Provided data Start Marker

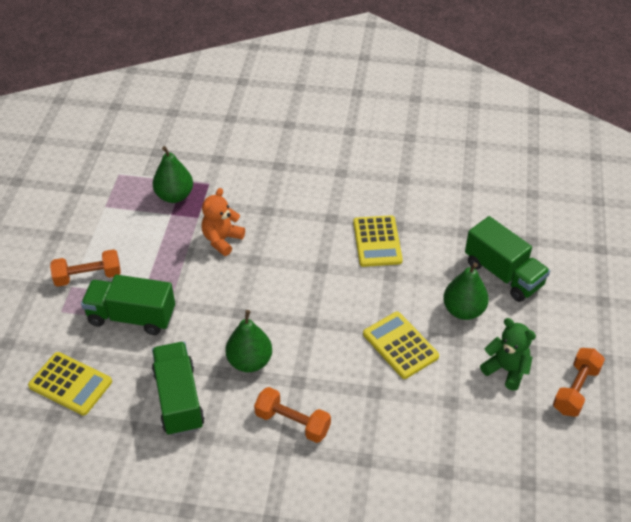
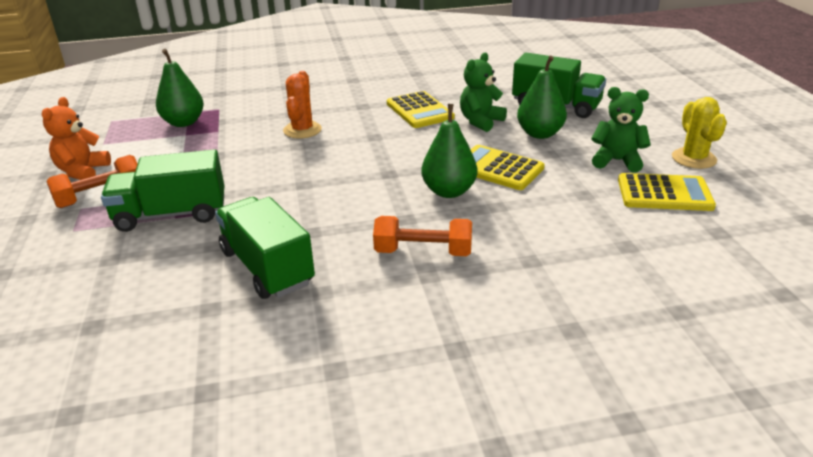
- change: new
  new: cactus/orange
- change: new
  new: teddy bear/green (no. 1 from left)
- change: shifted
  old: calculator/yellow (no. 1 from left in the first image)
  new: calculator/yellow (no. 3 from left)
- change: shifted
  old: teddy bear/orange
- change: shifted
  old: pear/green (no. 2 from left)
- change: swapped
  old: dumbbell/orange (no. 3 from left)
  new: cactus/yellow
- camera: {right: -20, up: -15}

Provided data End Marker

What you return should match the records line for line, minus the pictures.

• Solution below
- change: new
  new: cactus/orange
- change: new
  new: teddy bear/green (no. 1 from left)
- change: shifted
  old: calculator/yellow (no. 1 from left in the first image)
  new: calculator/yellow (no. 3 from left)
- change: shifted
  old: teddy bear/orange
- change: shifted
  old: pear/green (no. 2 from left)
- change: swapped
  old: dumbbell/orange (no. 3 from left)
  new: cactus/yellow
- camera: {right: -20, up: -15}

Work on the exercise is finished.